Data supplied Block Start

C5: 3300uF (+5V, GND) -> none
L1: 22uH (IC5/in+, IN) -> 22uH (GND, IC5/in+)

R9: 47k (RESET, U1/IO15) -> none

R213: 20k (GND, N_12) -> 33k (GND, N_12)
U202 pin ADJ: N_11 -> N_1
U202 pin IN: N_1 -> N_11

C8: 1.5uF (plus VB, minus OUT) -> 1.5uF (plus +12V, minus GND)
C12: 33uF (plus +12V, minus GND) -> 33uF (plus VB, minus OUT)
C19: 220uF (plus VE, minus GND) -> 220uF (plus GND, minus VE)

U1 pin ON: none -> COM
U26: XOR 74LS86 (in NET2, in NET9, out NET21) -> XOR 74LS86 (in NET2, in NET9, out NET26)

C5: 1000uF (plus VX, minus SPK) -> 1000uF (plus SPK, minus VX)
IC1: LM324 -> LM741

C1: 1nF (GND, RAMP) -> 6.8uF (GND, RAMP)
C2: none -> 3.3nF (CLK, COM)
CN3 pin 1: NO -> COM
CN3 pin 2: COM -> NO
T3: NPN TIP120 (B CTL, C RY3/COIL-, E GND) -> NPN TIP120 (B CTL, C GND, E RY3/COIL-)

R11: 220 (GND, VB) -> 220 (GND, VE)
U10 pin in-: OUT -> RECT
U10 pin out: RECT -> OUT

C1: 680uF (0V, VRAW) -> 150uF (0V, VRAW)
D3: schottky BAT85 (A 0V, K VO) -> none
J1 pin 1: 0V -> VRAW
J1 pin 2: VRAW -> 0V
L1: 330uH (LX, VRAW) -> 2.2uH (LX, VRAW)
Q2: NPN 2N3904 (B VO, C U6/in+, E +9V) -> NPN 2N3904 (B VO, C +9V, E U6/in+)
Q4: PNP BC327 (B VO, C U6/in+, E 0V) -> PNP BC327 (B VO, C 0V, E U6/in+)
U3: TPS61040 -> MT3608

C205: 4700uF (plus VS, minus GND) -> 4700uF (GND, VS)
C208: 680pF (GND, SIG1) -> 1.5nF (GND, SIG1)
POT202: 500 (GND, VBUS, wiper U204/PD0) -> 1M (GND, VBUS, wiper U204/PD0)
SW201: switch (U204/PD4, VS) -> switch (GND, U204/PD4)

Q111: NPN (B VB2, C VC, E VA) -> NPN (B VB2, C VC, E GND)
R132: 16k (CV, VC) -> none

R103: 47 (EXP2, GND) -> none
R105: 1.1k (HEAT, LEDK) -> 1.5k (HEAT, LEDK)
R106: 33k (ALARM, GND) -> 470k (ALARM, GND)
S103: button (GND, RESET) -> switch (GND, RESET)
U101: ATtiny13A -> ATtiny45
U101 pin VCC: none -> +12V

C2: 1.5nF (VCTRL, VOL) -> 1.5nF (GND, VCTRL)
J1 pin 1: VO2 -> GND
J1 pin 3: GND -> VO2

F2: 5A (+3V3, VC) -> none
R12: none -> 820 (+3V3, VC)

Data supplied Block End

__Brief__
Would you please repeat exactly the lines above, starting at the line with "U1 pin ON: none -> COM" and stopping at the line with "L1: 330uH (LX, VRAW) -> 2.2uH (LX, VRAW)", both included?

__Solution for this task__
U1 pin ON: none -> COM
U26: XOR 74LS86 (in NET2, in NET9, out NET21) -> XOR 74LS86 (in NET2, in NET9, out NET26)

C5: 1000uF (plus VX, minus SPK) -> 1000uF (plus SPK, minus VX)
IC1: LM324 -> LM741

C1: 1nF (GND, RAMP) -> 6.8uF (GND, RAMP)
C2: none -> 3.3nF (CLK, COM)
CN3 pin 1: NO -> COM
CN3 pin 2: COM -> NO
T3: NPN TIP120 (B CTL, C RY3/COIL-, E GND) -> NPN TIP120 (B CTL, C GND, E RY3/COIL-)

R11: 220 (GND, VB) -> 220 (GND, VE)
U10 pin in-: OUT -> RECT
U10 pin out: RECT -> OUT

C1: 680uF (0V, VRAW) -> 150uF (0V, VRAW)
D3: schottky BAT85 (A 0V, K VO) -> none
J1 pin 1: 0V -> VRAW
J1 pin 2: VRAW -> 0V
L1: 330uH (LX, VRAW) -> 2.2uH (LX, VRAW)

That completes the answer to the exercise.